▶ Provided data:
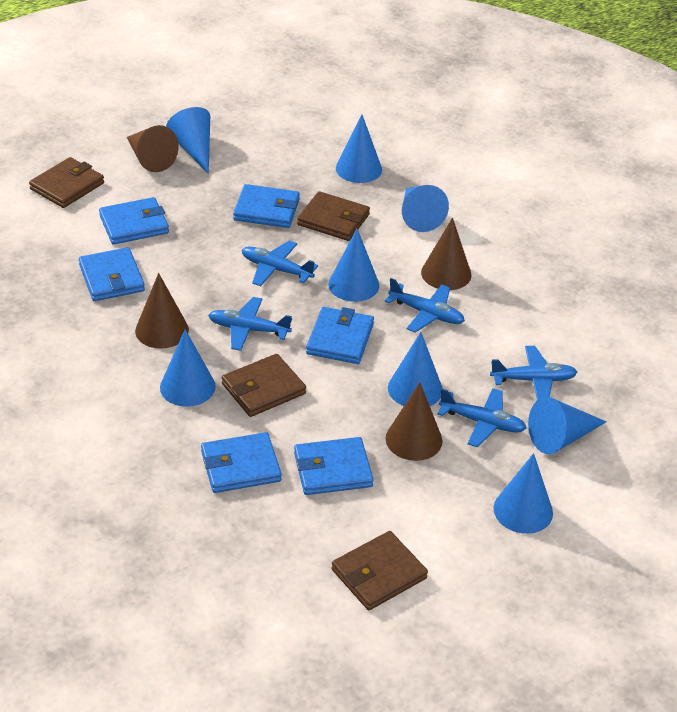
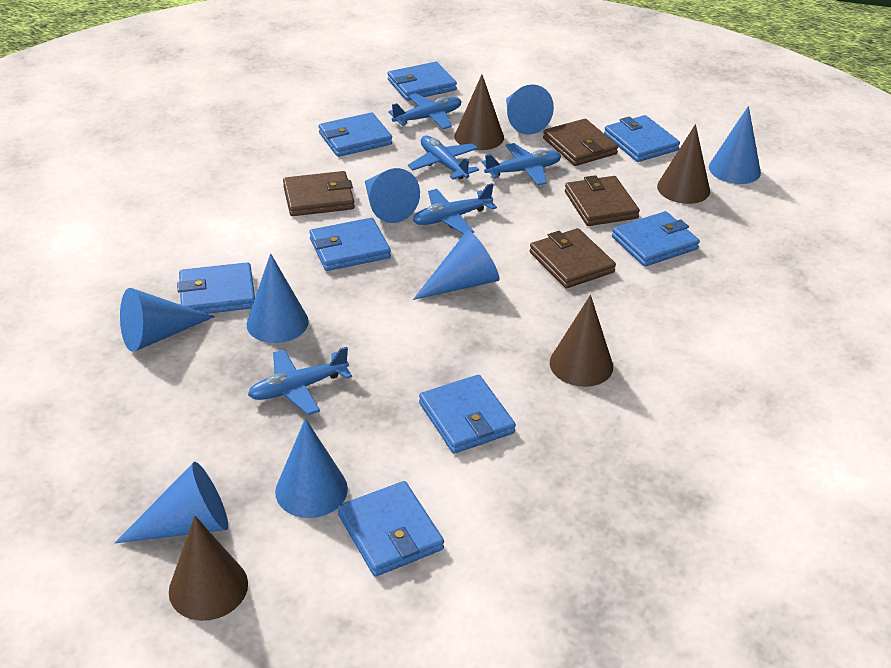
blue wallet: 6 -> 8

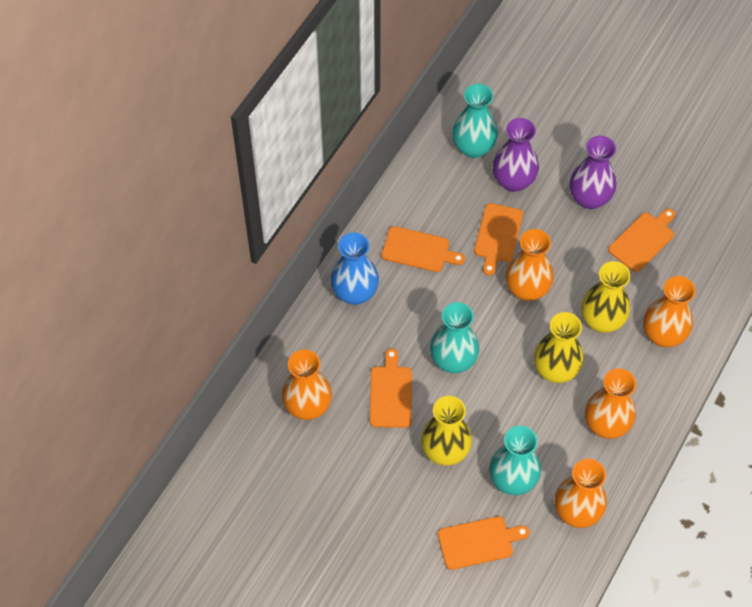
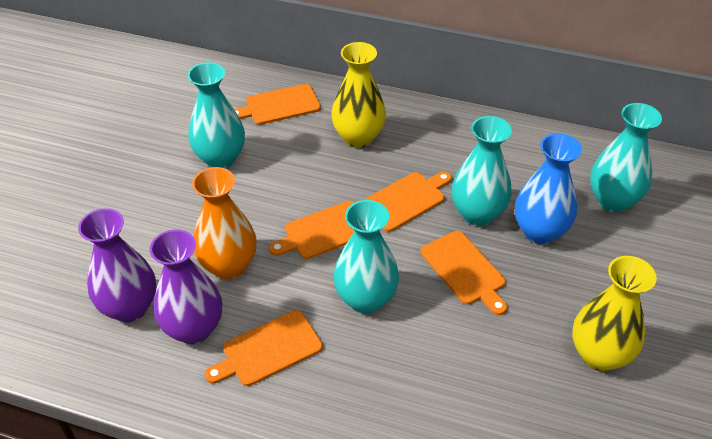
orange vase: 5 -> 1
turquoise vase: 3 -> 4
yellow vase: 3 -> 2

▶ About this exercise: When you repeat the data, keep it exact and drop every picture.

▶ Answer below:
blue wallet: 6 -> 8

orange vase: 5 -> 1
turquoise vase: 3 -> 4
yellow vase: 3 -> 2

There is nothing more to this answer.